Record set: Begin
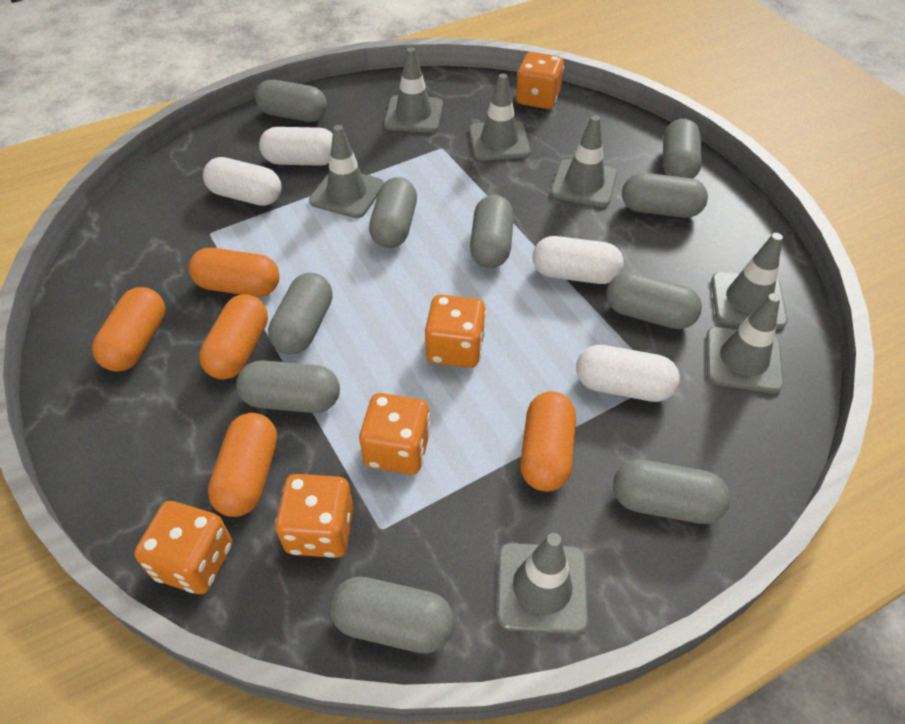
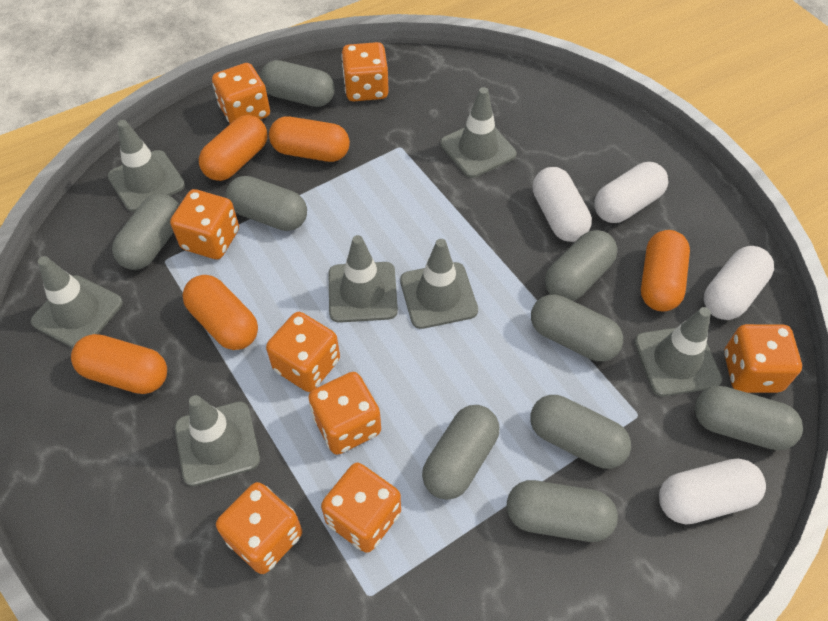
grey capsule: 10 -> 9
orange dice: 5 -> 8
Record set: End
Record set: Begin
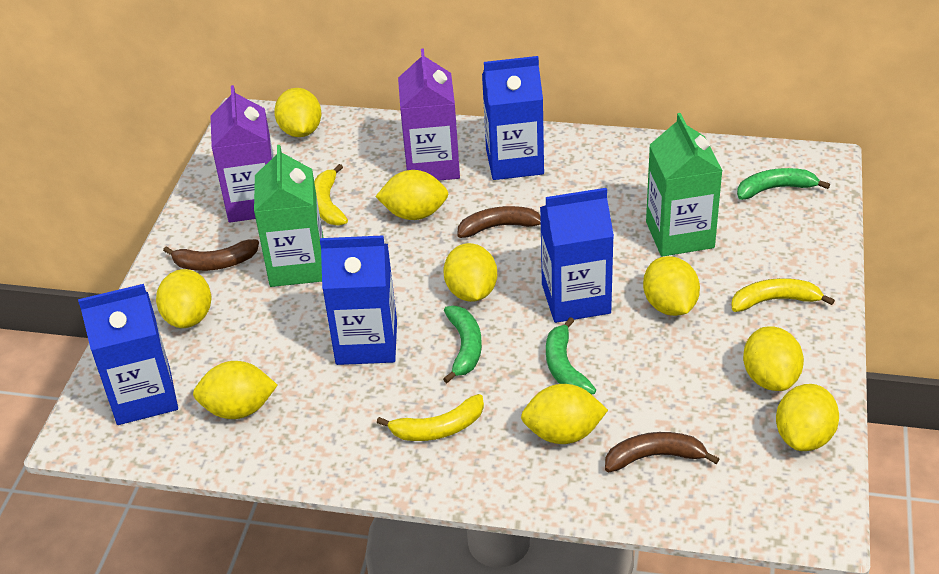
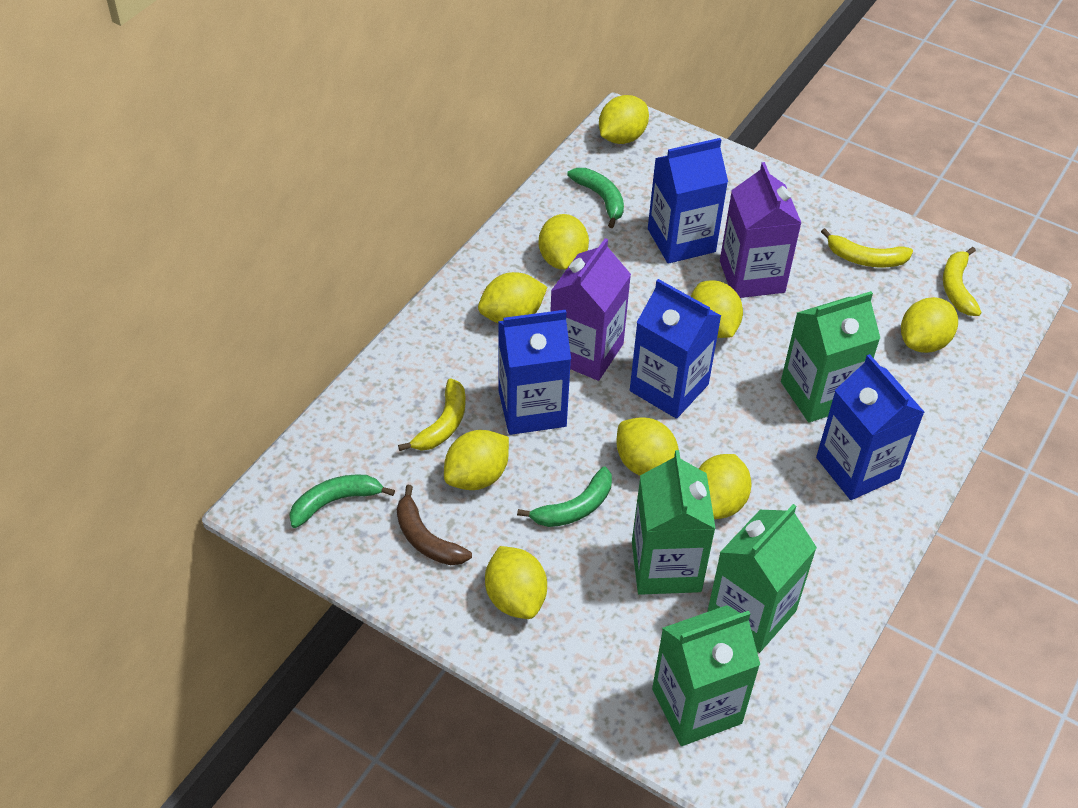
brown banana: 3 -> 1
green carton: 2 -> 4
Record set: End
Record set: Begin
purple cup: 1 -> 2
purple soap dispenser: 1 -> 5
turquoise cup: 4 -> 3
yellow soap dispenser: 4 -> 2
Record set: End
## [Problem details]
From the line containing "purple cup: 1 -> 2" down to the line containing "yellow soap dispenser: 4 -> 2" in the material above, reproduce every line exactly, including the two end lines.

## [Expected answer]
purple cup: 1 -> 2
purple soap dispenser: 1 -> 5
turquoise cup: 4 -> 3
yellow soap dispenser: 4 -> 2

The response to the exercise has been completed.